**What the exercise asks:** Where a record contains a picture, omit it; otherwise reproduce the listing exactly.

++++ Data supplied

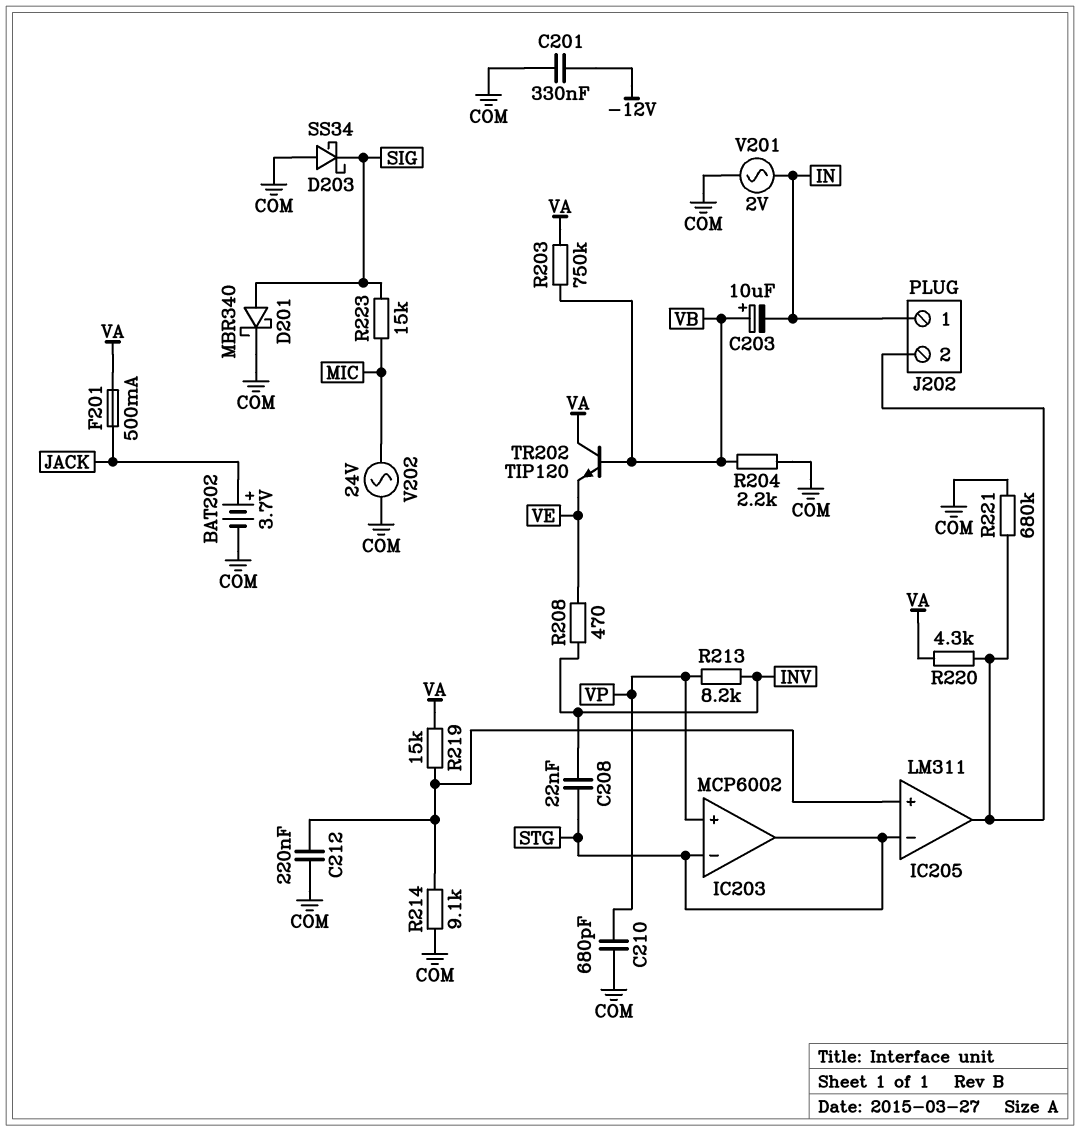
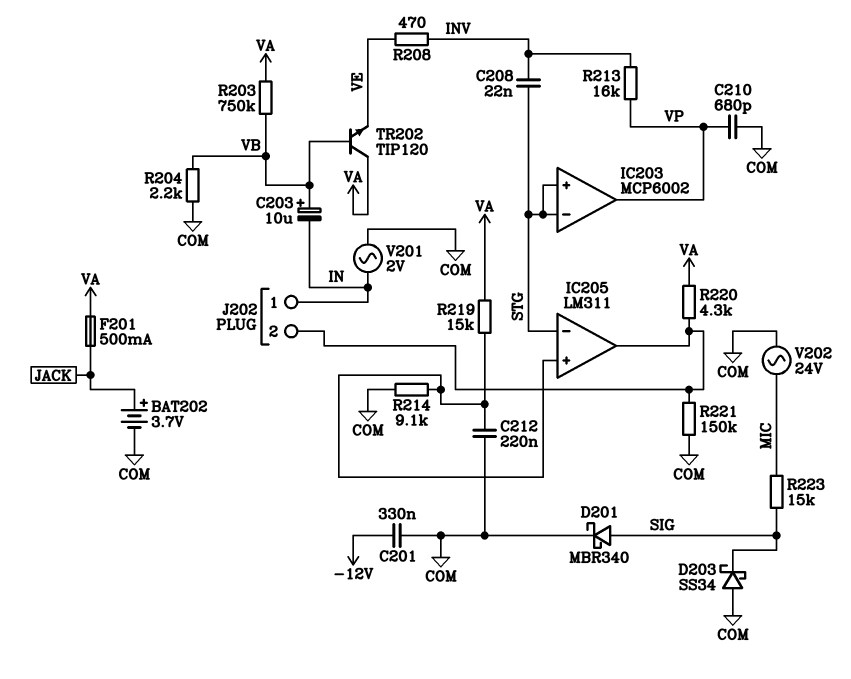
IC203 pin in+: VP -> STG
IC203 pin out: STG -> VP
R213: 8.2k (INV, VP) -> 16k (INV, VP)
R221: 680k (COM, IC205/out) -> 150k (COM, IC205/out)

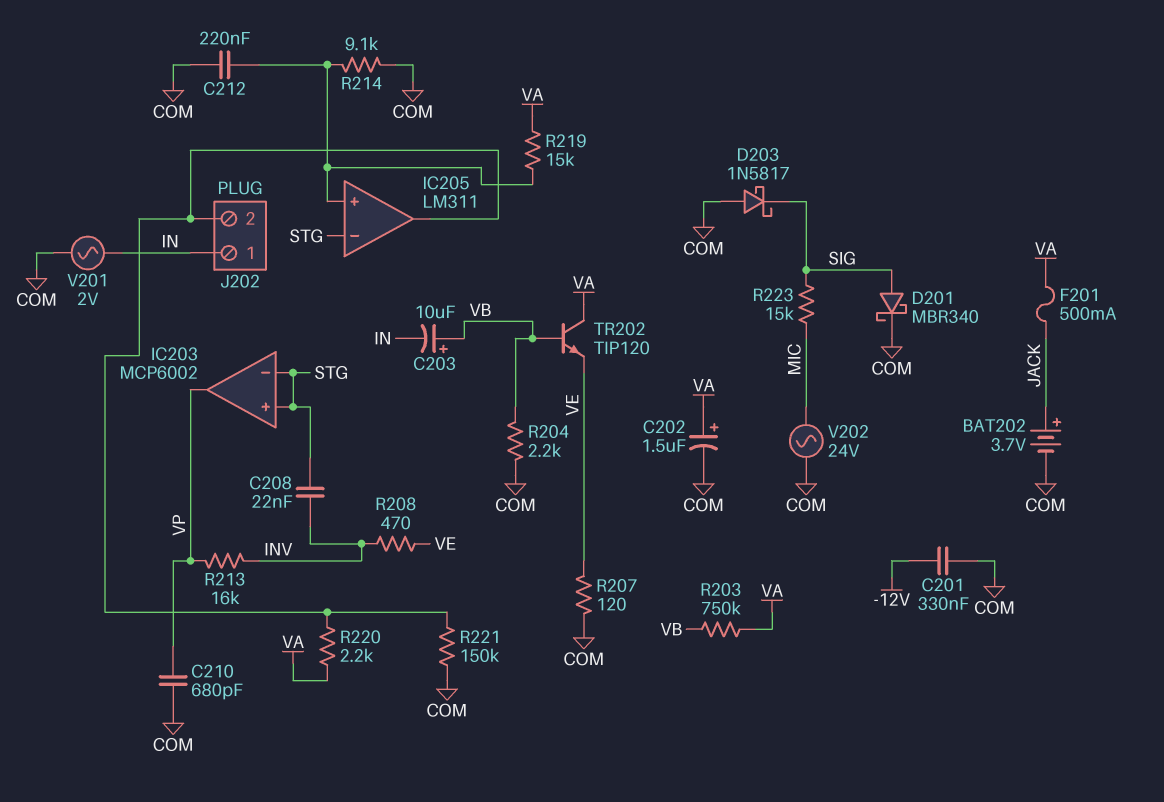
C202: none -> 1.5uF (plus VA, minus COM)
D203: schottky SS34 (A COM, K SIG) -> schottky 1N5817 (A COM, K SIG)
R207: none -> 120 (COM, VE)
R220: 4.3k (IC205/out, VA) -> 2.2k (IC205/out, VA)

++++++++

**Your solution:**
IC203 pin in+: VP -> STG
IC203 pin out: STG -> VP
R213: 8.2k (INV, VP) -> 16k (INV, VP)
R221: 680k (COM, IC205/out) -> 150k (COM, IC205/out)

C202: none -> 1.5uF (plus VA, minus COM)
D203: schottky SS34 (A COM, K SIG) -> schottky 1N5817 (A COM, K SIG)
R207: none -> 120 (COM, VE)
R220: 4.3k (IC205/out, VA) -> 2.2k (IC205/out, VA)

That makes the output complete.